> _What is expected_: Nothing in the records should change; write them all out exactly.

> _Entries shown_:
---+---

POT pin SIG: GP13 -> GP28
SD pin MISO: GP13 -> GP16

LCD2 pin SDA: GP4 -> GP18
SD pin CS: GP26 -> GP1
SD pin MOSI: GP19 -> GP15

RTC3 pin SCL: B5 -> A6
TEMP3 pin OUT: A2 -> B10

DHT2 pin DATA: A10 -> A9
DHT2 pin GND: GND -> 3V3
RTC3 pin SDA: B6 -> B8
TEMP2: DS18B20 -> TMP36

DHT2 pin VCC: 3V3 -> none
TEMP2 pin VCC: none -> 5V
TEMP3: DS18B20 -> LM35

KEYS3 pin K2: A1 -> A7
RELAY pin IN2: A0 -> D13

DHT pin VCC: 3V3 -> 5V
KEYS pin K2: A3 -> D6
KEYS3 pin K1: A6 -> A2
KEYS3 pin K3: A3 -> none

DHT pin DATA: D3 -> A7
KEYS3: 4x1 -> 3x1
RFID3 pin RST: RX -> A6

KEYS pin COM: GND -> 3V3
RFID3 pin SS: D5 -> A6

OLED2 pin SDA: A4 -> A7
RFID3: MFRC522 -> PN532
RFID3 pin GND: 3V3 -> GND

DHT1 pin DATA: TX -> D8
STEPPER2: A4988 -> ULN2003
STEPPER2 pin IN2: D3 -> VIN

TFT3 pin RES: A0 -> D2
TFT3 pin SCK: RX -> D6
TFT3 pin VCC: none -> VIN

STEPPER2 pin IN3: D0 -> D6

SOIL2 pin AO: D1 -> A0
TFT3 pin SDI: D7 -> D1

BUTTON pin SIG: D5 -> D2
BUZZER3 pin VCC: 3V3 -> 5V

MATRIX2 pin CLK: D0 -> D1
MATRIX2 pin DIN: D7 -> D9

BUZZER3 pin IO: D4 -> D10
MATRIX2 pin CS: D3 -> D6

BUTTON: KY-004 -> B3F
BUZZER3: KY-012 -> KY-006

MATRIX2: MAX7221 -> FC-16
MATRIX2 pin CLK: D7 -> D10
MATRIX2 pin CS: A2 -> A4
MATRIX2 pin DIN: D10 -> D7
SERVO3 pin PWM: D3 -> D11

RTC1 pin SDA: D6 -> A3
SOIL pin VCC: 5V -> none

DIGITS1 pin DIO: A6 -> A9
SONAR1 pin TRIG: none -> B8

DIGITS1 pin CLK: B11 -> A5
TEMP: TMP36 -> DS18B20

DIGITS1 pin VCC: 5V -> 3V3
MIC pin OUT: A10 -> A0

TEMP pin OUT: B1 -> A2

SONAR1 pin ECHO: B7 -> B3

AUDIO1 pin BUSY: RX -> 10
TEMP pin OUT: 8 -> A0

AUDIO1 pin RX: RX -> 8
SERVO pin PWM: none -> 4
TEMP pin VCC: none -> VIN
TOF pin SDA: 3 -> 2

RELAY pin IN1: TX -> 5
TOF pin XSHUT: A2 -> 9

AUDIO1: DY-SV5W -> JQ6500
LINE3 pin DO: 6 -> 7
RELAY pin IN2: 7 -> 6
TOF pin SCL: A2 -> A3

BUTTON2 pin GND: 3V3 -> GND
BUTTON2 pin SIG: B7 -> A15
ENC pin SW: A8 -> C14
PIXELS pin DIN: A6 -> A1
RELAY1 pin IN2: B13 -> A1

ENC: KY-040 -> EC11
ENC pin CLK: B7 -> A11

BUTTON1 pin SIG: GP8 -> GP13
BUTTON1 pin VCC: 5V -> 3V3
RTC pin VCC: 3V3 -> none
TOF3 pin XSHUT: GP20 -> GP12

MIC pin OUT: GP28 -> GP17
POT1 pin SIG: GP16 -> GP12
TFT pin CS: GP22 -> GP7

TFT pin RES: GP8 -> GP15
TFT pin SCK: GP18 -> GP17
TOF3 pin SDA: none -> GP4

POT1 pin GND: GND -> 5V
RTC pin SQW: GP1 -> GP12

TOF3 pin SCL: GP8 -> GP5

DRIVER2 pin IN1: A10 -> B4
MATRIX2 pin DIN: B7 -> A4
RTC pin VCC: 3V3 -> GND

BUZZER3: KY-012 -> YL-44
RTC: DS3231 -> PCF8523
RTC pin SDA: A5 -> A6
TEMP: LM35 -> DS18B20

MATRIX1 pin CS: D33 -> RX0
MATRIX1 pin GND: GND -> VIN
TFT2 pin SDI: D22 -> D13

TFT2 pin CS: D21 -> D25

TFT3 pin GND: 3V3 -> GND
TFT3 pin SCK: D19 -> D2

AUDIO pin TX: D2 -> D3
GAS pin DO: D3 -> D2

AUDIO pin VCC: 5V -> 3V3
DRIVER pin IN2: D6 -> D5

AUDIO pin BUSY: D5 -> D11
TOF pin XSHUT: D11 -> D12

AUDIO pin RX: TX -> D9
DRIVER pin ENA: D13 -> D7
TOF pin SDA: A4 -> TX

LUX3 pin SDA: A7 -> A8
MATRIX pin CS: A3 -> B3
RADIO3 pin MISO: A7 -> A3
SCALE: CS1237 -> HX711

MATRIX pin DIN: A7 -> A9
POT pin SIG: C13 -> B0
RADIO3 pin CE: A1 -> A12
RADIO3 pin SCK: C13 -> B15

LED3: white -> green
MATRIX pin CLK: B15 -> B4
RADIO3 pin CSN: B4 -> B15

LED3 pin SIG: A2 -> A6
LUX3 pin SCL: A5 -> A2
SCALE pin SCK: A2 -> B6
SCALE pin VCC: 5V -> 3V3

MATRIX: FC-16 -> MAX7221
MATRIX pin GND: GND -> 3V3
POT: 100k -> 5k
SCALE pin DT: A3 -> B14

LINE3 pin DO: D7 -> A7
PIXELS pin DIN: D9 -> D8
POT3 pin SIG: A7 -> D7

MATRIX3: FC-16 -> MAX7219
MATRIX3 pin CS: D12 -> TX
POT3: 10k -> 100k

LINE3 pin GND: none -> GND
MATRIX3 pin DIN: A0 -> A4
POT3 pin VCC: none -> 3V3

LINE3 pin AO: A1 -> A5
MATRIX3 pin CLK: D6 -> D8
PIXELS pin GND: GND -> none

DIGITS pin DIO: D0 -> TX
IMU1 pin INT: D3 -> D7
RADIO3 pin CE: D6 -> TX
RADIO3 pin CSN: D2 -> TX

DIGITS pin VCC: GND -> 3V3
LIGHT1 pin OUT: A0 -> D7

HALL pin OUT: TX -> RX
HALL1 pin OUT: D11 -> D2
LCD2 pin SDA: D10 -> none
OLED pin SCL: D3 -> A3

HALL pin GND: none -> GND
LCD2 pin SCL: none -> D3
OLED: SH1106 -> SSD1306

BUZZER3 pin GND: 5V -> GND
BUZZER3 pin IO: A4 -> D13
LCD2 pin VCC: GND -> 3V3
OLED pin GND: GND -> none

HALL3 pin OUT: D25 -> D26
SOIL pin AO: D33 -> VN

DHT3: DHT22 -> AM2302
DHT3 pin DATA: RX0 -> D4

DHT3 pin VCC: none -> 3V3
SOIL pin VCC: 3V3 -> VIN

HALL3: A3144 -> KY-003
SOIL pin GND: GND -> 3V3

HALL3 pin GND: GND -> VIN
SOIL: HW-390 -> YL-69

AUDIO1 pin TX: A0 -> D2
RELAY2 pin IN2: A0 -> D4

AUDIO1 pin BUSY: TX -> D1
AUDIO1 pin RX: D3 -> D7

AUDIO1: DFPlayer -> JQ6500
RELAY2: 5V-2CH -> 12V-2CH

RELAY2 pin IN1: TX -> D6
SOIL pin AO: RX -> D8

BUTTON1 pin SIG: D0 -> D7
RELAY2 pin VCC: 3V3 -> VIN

---+---

> _Task result_:
POT pin SIG: GP13 -> GP28
SD pin MISO: GP13 -> GP16

LCD2 pin SDA: GP4 -> GP18
SD pin CS: GP26 -> GP1
SD pin MOSI: GP19 -> GP15

RTC3 pin SCL: B5 -> A6
TEMP3 pin OUT: A2 -> B10

DHT2 pin DATA: A10 -> A9
DHT2 pin GND: GND -> 3V3
RTC3 pin SDA: B6 -> B8
TEMP2: DS18B20 -> TMP36

DHT2 pin VCC: 3V3 -> none
TEMP2 pin VCC: none -> 5V
TEMP3: DS18B20 -> LM35

KEYS3 pin K2: A1 -> A7
RELAY pin IN2: A0 -> D13

DHT pin VCC: 3V3 -> 5V
KEYS pin K2: A3 -> D6
KEYS3 pin K1: A6 -> A2
KEYS3 pin K3: A3 -> none

DHT pin DATA: D3 -> A7
KEYS3: 4x1 -> 3x1
RFID3 pin RST: RX -> A6

KEYS pin COM: GND -> 3V3
RFID3 pin SS: D5 -> A6

OLED2 pin SDA: A4 -> A7
RFID3: MFRC522 -> PN532
RFID3 pin GND: 3V3 -> GND

DHT1 pin DATA: TX -> D8
STEPPER2: A4988 -> ULN2003
STEPPER2 pin IN2: D3 -> VIN

TFT3 pin RES: A0 -> D2
TFT3 pin SCK: RX -> D6
TFT3 pin VCC: none -> VIN

STEPPER2 pin IN3: D0 -> D6

SOIL2 pin AO: D1 -> A0
TFT3 pin SDI: D7 -> D1

BUTTON pin SIG: D5 -> D2
BUZZER3 pin VCC: 3V3 -> 5V

MATRIX2 pin CLK: D0 -> D1
MATRIX2 pin DIN: D7 -> D9

BUZZER3 pin IO: D4 -> D10
MATRIX2 pin CS: D3 -> D6

BUTTON: KY-004 -> B3F
BUZZER3: KY-012 -> KY-006

MATRIX2: MAX7221 -> FC-16
MATRIX2 pin CLK: D7 -> D10
MATRIX2 pin CS: A2 -> A4
MATRIX2 pin DIN: D10 -> D7
SERVO3 pin PWM: D3 -> D11

RTC1 pin SDA: D6 -> A3
SOIL pin VCC: 5V -> none

DIGITS1 pin DIO: A6 -> A9
SONAR1 pin TRIG: none -> B8

DIGITS1 pin CLK: B11 -> A5
TEMP: TMP36 -> DS18B20

DIGITS1 pin VCC: 5V -> 3V3
MIC pin OUT: A10 -> A0

TEMP pin OUT: B1 -> A2

SONAR1 pin ECHO: B7 -> B3

AUDIO1 pin BUSY: RX -> 10
TEMP pin OUT: 8 -> A0

AUDIO1 pin RX: RX -> 8
SERVO pin PWM: none -> 4
TEMP pin VCC: none -> VIN
TOF pin SDA: 3 -> 2

RELAY pin IN1: TX -> 5
TOF pin XSHUT: A2 -> 9

AUDIO1: DY-SV5W -> JQ6500
LINE3 pin DO: 6 -> 7
RELAY pin IN2: 7 -> 6
TOF pin SCL: A2 -> A3

BUTTON2 pin GND: 3V3 -> GND
BUTTON2 pin SIG: B7 -> A15
ENC pin SW: A8 -> C14
PIXELS pin DIN: A6 -> A1
RELAY1 pin IN2: B13 -> A1

ENC: KY-040 -> EC11
ENC pin CLK: B7 -> A11

BUTTON1 pin SIG: GP8 -> GP13
BUTTON1 pin VCC: 5V -> 3V3
RTC pin VCC: 3V3 -> none
TOF3 pin XSHUT: GP20 -> GP12

MIC pin OUT: GP28 -> GP17
POT1 pin SIG: GP16 -> GP12
TFT pin CS: GP22 -> GP7

TFT pin RES: GP8 -> GP15
TFT pin SCK: GP18 -> GP17
TOF3 pin SDA: none -> GP4

POT1 pin GND: GND -> 5V
RTC pin SQW: GP1 -> GP12

TOF3 pin SCL: GP8 -> GP5

DRIVER2 pin IN1: A10 -> B4
MATRIX2 pin DIN: B7 -> A4
RTC pin VCC: 3V3 -> GND

BUZZER3: KY-012 -> YL-44
RTC: DS3231 -> PCF8523
RTC pin SDA: A5 -> A6
TEMP: LM35 -> DS18B20

MATRIX1 pin CS: D33 -> RX0
MATRIX1 pin GND: GND -> VIN
TFT2 pin SDI: D22 -> D13

TFT2 pin CS: D21 -> D25

TFT3 pin GND: 3V3 -> GND
TFT3 pin SCK: D19 -> D2

AUDIO pin TX: D2 -> D3
GAS pin DO: D3 -> D2

AUDIO pin VCC: 5V -> 3V3
DRIVER pin IN2: D6 -> D5

AUDIO pin BUSY: D5 -> D11
TOF pin XSHUT: D11 -> D12

AUDIO pin RX: TX -> D9
DRIVER pin ENA: D13 -> D7
TOF pin SDA: A4 -> TX

LUX3 pin SDA: A7 -> A8
MATRIX pin CS: A3 -> B3
RADIO3 pin MISO: A7 -> A3
SCALE: CS1237 -> HX711

MATRIX pin DIN: A7 -> A9
POT pin SIG: C13 -> B0
RADIO3 pin CE: A1 -> A12
RADIO3 pin SCK: C13 -> B15

LED3: white -> green
MATRIX pin CLK: B15 -> B4
RADIO3 pin CSN: B4 -> B15

LED3 pin SIG: A2 -> A6
LUX3 pin SCL: A5 -> A2
SCALE pin SCK: A2 -> B6
SCALE pin VCC: 5V -> 3V3

MATRIX: FC-16 -> MAX7221
MATRIX pin GND: GND -> 3V3
POT: 100k -> 5k
SCALE pin DT: A3 -> B14

LINE3 pin DO: D7 -> A7
PIXELS pin DIN: D9 -> D8
POT3 pin SIG: A7 -> D7

MATRIX3: FC-16 -> MAX7219
MATRIX3 pin CS: D12 -> TX
POT3: 10k -> 100k

LINE3 pin GND: none -> GND
MATRIX3 pin DIN: A0 -> A4
POT3 pin VCC: none -> 3V3

LINE3 pin AO: A1 -> A5
MATRIX3 pin CLK: D6 -> D8
PIXELS pin GND: GND -> none

DIGITS pin DIO: D0 -> TX
IMU1 pin INT: D3 -> D7
RADIO3 pin CE: D6 -> TX
RADIO3 pin CSN: D2 -> TX

DIGITS pin VCC: GND -> 3V3
LIGHT1 pin OUT: A0 -> D7

HALL pin OUT: TX -> RX
HALL1 pin OUT: D11 -> D2
LCD2 pin SDA: D10 -> none
OLED pin SCL: D3 -> A3

HALL pin GND: none -> GND
LCD2 pin SCL: none -> D3
OLED: SH1106 -> SSD1306

BUZZER3 pin GND: 5V -> GND
BUZZER3 pin IO: A4 -> D13
LCD2 pin VCC: GND -> 3V3
OLED pin GND: GND -> none

HALL3 pin OUT: D25 -> D26
SOIL pin AO: D33 -> VN

DHT3: DHT22 -> AM2302
DHT3 pin DATA: RX0 -> D4

DHT3 pin VCC: none -> 3V3
SOIL pin VCC: 3V3 -> VIN

HALL3: A3144 -> KY-003
SOIL pin GND: GND -> 3V3

HALL3 pin GND: GND -> VIN
SOIL: HW-390 -> YL-69

AUDIO1 pin TX: A0 -> D2
RELAY2 pin IN2: A0 -> D4

AUDIO1 pin BUSY: TX -> D1
AUDIO1 pin RX: D3 -> D7

AUDIO1: DFPlayer -> JQ6500
RELAY2: 5V-2CH -> 12V-2CH

RELAY2 pin IN1: TX -> D6
SOIL pin AO: RX -> D8

BUTTON1 pin SIG: D0 -> D7
RELAY2 pin VCC: 3V3 -> VIN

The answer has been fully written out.